◆ Exercise goal
The answer must be a single number: how many lines below contain "BASE".

◆ Given data
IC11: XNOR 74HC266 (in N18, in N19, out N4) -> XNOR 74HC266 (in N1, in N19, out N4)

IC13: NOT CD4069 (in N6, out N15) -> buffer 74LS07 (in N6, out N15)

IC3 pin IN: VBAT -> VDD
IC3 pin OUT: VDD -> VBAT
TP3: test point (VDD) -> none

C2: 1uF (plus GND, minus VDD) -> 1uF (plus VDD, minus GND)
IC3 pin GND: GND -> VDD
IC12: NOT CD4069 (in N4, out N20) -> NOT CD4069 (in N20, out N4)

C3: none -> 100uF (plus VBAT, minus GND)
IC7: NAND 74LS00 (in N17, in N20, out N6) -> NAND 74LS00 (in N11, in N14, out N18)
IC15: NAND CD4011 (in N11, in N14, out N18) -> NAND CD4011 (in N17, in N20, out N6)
* * *
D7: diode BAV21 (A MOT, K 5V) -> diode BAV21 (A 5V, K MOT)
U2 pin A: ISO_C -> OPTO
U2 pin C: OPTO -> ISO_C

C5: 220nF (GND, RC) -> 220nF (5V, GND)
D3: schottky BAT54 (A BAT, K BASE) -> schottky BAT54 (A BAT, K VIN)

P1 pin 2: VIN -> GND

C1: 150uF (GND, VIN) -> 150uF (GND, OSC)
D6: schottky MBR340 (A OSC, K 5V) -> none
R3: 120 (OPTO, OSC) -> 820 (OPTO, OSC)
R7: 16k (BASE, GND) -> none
--
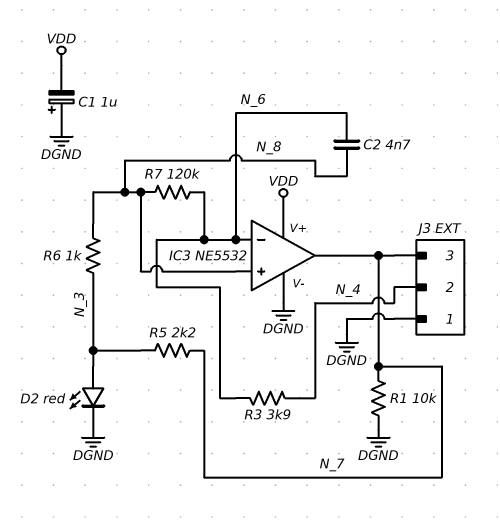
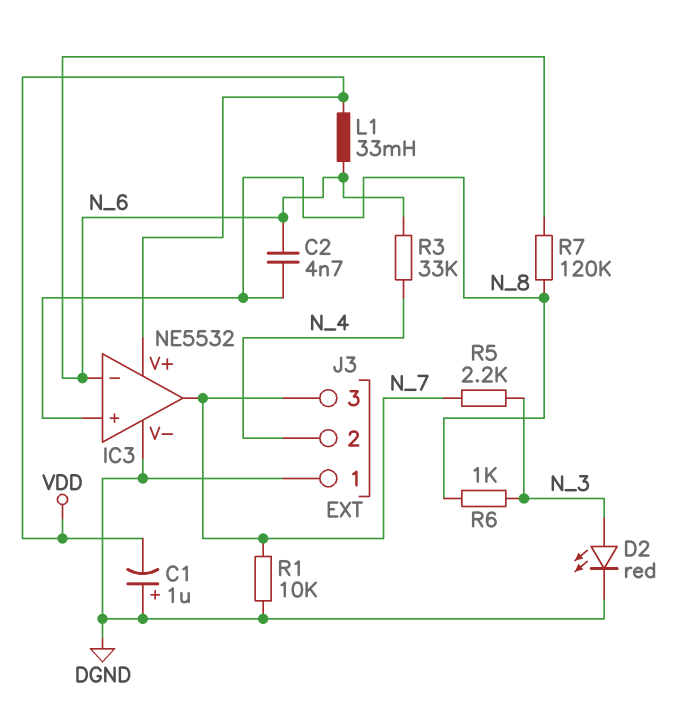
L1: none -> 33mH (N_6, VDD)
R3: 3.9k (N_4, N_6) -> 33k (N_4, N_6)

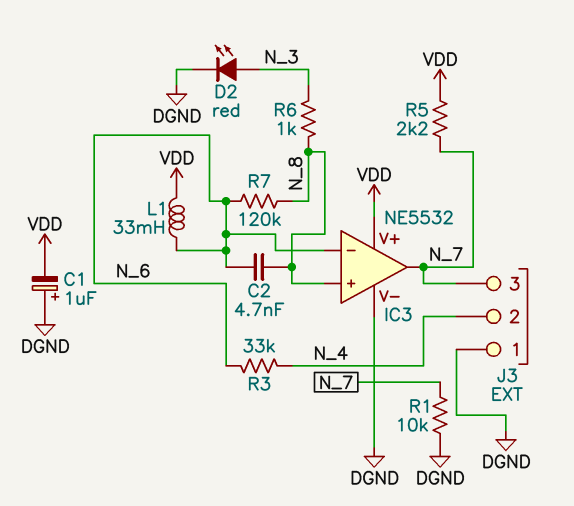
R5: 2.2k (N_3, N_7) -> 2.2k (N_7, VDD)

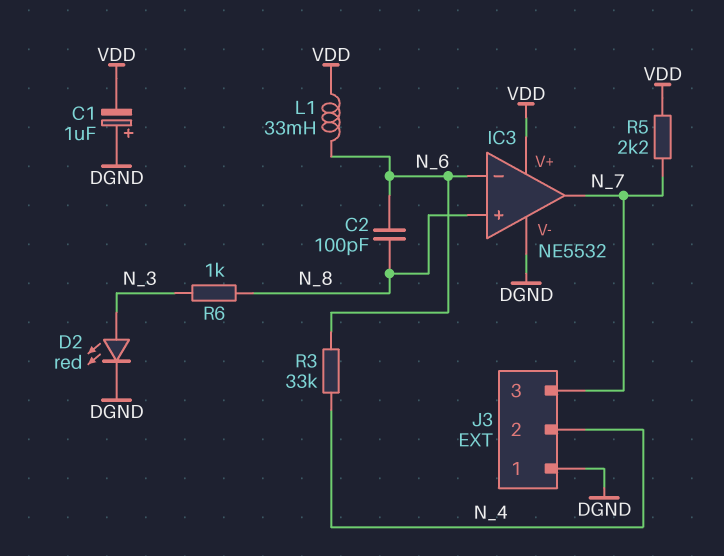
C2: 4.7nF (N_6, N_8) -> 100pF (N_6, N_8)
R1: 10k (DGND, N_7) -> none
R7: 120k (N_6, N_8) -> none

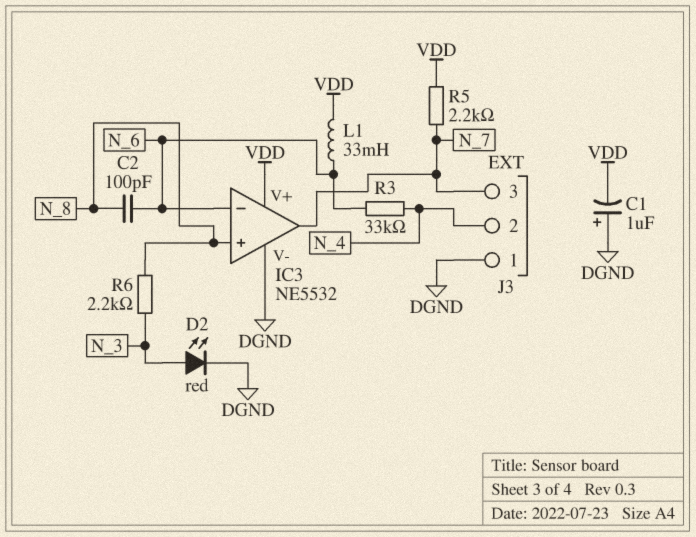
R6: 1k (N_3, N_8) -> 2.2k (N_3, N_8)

◆ Solution for this exercise
2